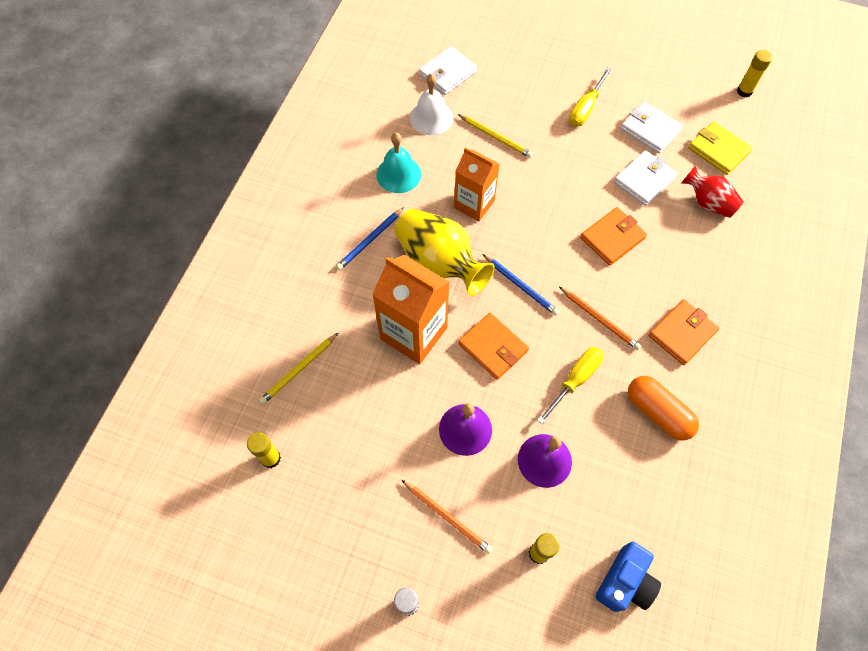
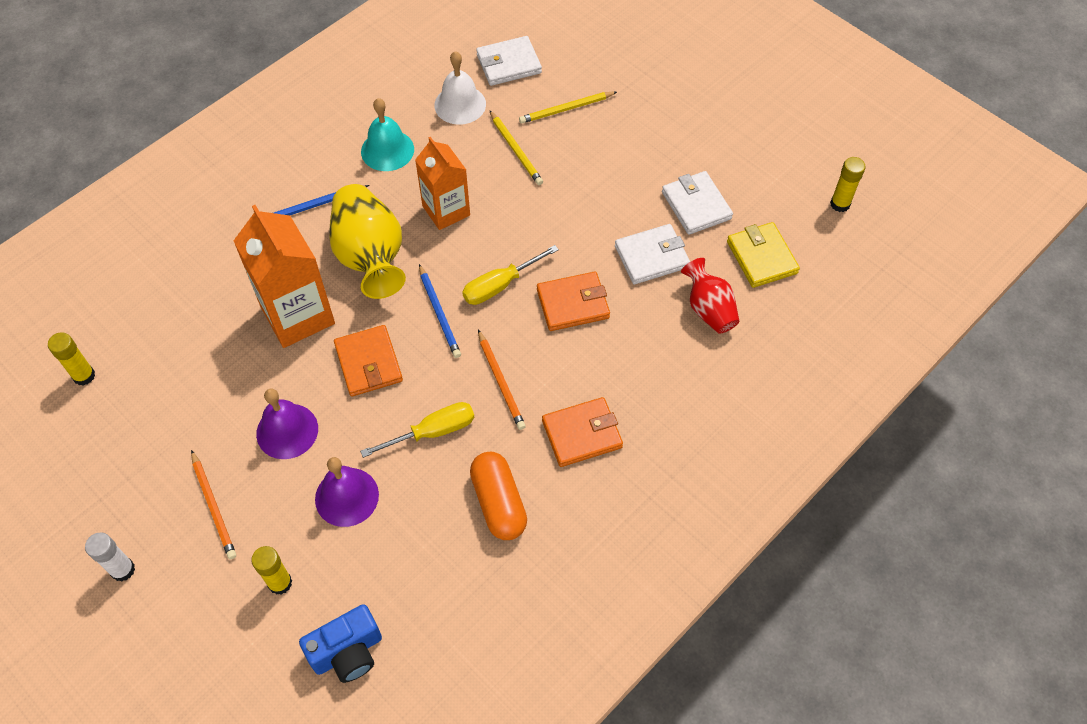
camera: 25 degrees right, 5 degrees down
yellow pencil [259,333,338,404] -> yellow pencil moved to [519,92,617,123]
yellow screwdriver [569,67,612,127] -> yellow screwdriver moved to [462,245,559,305]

> [Task to carry out]: Please repeat the line that contains "yellow pencil [259,333,338,404]" and every line after it through the end of the material above, exactly and with nothing added.

> [Result of the exercise]:
yellow pencil [259,333,338,404] -> yellow pencil moved to [519,92,617,123]
yellow screwdriver [569,67,612,127] -> yellow screwdriver moved to [462,245,559,305]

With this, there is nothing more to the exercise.